--- START OF DATA SUPPLIED ---

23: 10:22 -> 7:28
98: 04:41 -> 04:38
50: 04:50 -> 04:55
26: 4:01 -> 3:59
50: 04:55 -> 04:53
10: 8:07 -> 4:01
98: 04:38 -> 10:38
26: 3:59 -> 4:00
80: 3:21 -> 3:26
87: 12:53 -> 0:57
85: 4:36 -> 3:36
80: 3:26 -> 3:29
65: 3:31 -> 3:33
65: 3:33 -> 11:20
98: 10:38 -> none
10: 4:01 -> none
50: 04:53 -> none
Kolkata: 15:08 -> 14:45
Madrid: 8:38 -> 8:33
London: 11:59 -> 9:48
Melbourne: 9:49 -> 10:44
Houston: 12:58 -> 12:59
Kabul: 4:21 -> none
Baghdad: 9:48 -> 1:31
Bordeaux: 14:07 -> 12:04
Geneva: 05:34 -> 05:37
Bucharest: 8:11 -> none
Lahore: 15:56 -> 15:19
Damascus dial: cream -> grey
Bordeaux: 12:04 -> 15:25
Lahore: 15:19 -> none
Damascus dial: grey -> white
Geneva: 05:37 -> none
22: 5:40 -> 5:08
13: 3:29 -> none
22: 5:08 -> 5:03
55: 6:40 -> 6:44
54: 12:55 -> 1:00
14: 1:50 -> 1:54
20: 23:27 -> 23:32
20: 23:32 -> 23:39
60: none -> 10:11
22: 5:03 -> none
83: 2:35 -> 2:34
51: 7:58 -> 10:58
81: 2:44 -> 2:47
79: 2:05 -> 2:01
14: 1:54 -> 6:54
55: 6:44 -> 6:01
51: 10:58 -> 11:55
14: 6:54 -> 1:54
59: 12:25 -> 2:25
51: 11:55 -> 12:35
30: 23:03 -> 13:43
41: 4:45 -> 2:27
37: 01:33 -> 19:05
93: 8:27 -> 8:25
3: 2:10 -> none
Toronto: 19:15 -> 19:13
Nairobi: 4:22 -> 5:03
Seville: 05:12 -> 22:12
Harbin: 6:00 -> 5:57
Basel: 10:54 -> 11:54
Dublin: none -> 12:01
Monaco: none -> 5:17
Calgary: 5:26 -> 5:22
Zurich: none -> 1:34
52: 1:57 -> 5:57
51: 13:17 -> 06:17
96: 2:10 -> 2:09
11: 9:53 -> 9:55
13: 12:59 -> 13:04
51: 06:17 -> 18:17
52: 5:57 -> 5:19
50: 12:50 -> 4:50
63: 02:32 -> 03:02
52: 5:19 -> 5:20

--- END OF DATA SUPPLIED ---

-- AIM OF THE TASK --
Copy out every line from the items above, character for character, keeping their order.

-- RESULT OF THE TASK --
23: 10:22 -> 7:28
98: 04:41 -> 04:38
50: 04:50 -> 04:55
26: 4:01 -> 3:59
50: 04:55 -> 04:53
10: 8:07 -> 4:01
98: 04:38 -> 10:38
26: 3:59 -> 4:00
80: 3:21 -> 3:26
87: 12:53 -> 0:57
85: 4:36 -> 3:36
80: 3:26 -> 3:29
65: 3:31 -> 3:33
65: 3:33 -> 11:20
98: 10:38 -> none
10: 4:01 -> none
50: 04:53 -> none
Kolkata: 15:08 -> 14:45
Madrid: 8:38 -> 8:33
London: 11:59 -> 9:48
Melbourne: 9:49 -> 10:44
Houston: 12:58 -> 12:59
Kabul: 4:21 -> none
Baghdad: 9:48 -> 1:31
Bordeaux: 14:07 -> 12:04
Geneva: 05:34 -> 05:37
Bucharest: 8:11 -> none
Lahore: 15:56 -> 15:19
Damascus dial: cream -> grey
Bordeaux: 12:04 -> 15:25
Lahore: 15:19 -> none
Damascus dial: grey -> white
Geneva: 05:37 -> none
22: 5:40 -> 5:08
13: 3:29 -> none
22: 5:08 -> 5:03
55: 6:40 -> 6:44
54: 12:55 -> 1:00
14: 1:50 -> 1:54
20: 23:27 -> 23:32
20: 23:32 -> 23:39
60: none -> 10:11
22: 5:03 -> none
83: 2:35 -> 2:34
51: 7:58 -> 10:58
81: 2:44 -> 2:47
79: 2:05 -> 2:01
14: 1:54 -> 6:54
55: 6:44 -> 6:01
51: 10:58 -> 11:55
14: 6:54 -> 1:54
59: 12:25 -> 2:25
51: 11:55 -> 12:35
30: 23:03 -> 13:43
41: 4:45 -> 2:27
37: 01:33 -> 19:05
93: 8:27 -> 8:25
3: 2:10 -> none
Toronto: 19:15 -> 19:13
Nairobi: 4:22 -> 5:03
Seville: 05:12 -> 22:12
Harbin: 6:00 -> 5:57
Basel: 10:54 -> 11:54
Dublin: none -> 12:01
Monaco: none -> 5:17
Calgary: 5:26 -> 5:22
Zurich: none -> 1:34
52: 1:57 -> 5:57
51: 13:17 -> 06:17
96: 2:10 -> 2:09
11: 9:53 -> 9:55
13: 12:59 -> 13:04
51: 06:17 -> 18:17
52: 5:57 -> 5:19
50: 12:50 -> 4:50
63: 02:32 -> 03:02
52: 5:19 -> 5:20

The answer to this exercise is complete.